What you will do.
Repeat precisely the span of lines below that opens with the line containing "(455, 187) = (290, 327): purple" and closes with the line containing "(569, 460) = (328, 167): turquoise", both included.

Given data.

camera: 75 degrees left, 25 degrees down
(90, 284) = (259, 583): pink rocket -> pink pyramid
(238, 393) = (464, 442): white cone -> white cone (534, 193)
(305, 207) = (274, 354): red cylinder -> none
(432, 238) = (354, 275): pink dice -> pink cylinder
--
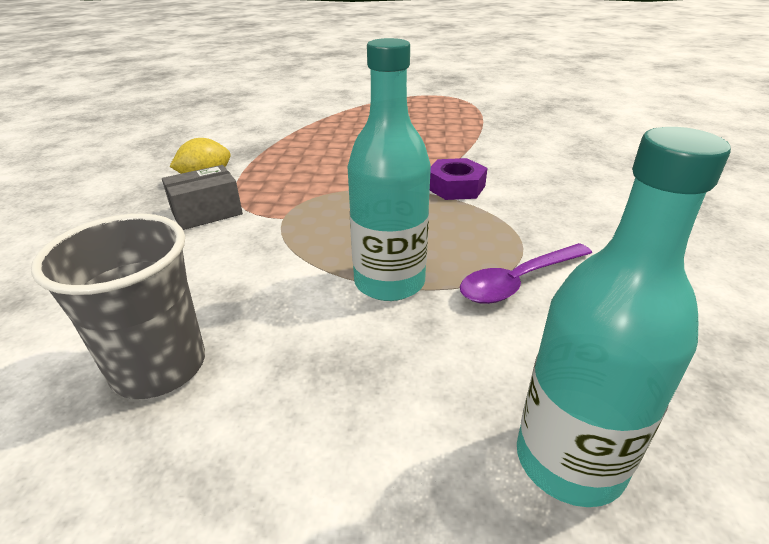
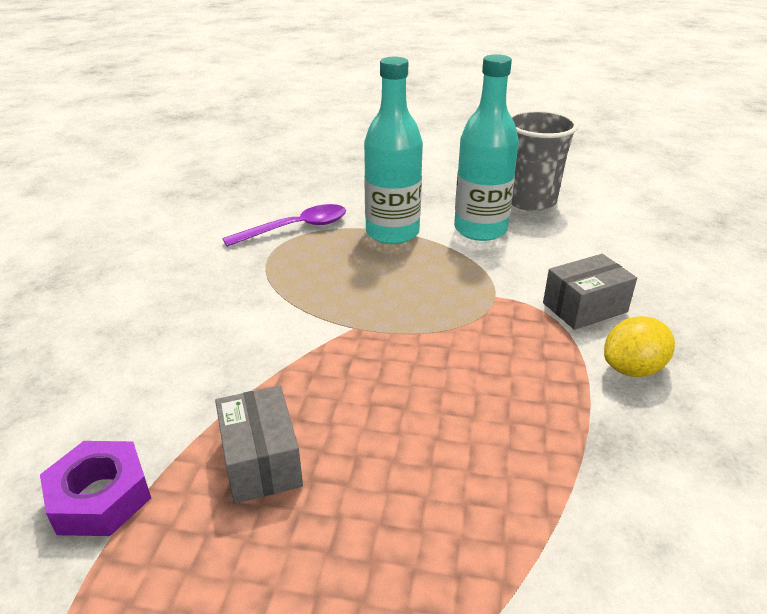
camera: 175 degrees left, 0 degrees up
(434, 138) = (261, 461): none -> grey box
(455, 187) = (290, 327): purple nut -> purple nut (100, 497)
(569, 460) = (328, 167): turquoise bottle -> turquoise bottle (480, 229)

Solution for this problem.
(455, 187) = (290, 327): purple nut -> purple nut (100, 497)
(569, 460) = (328, 167): turquoise bottle -> turquoise bottle (480, 229)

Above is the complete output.